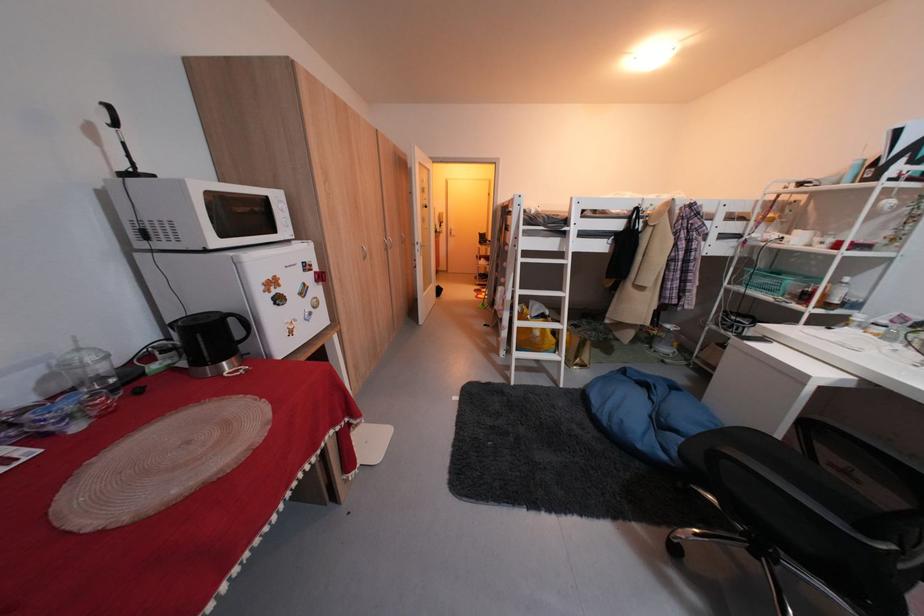
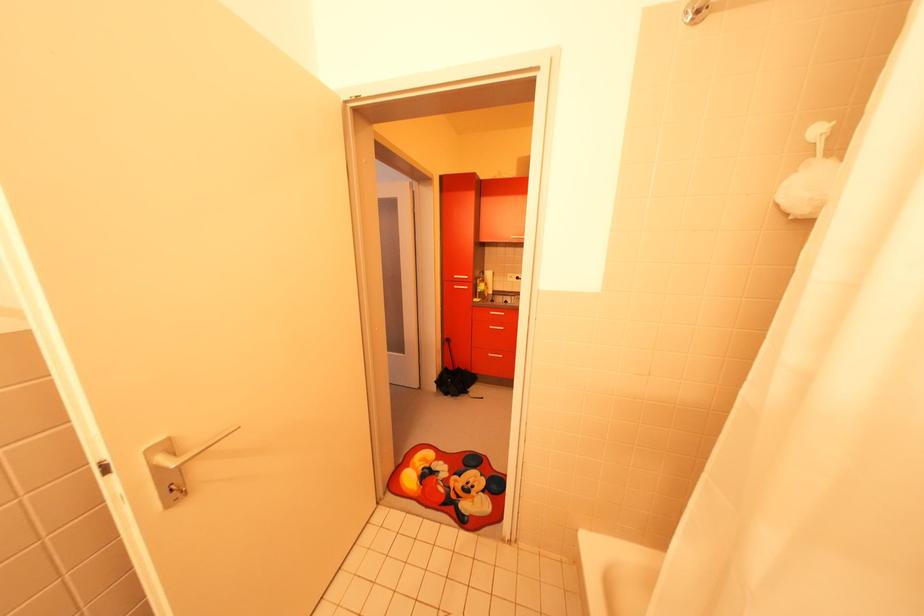
Question: I am providing you with two images of the same scene from different viewpoints. After the viewpoint changes to image2, which objects are now occluded?

Choices:
 (A) chrome shower head
 (B) white bath sponge
 (C) black cosmetic container
 (D) white microwave dial

Answer: (D)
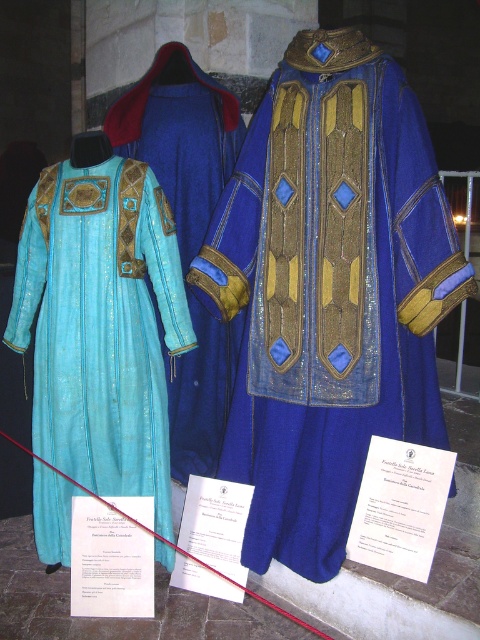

=====

▸ Objective: Gather each line in the items above that contains the word "white". Case counts.

▸ Output:
 (B) white bath sponge
 (D) white microwave dial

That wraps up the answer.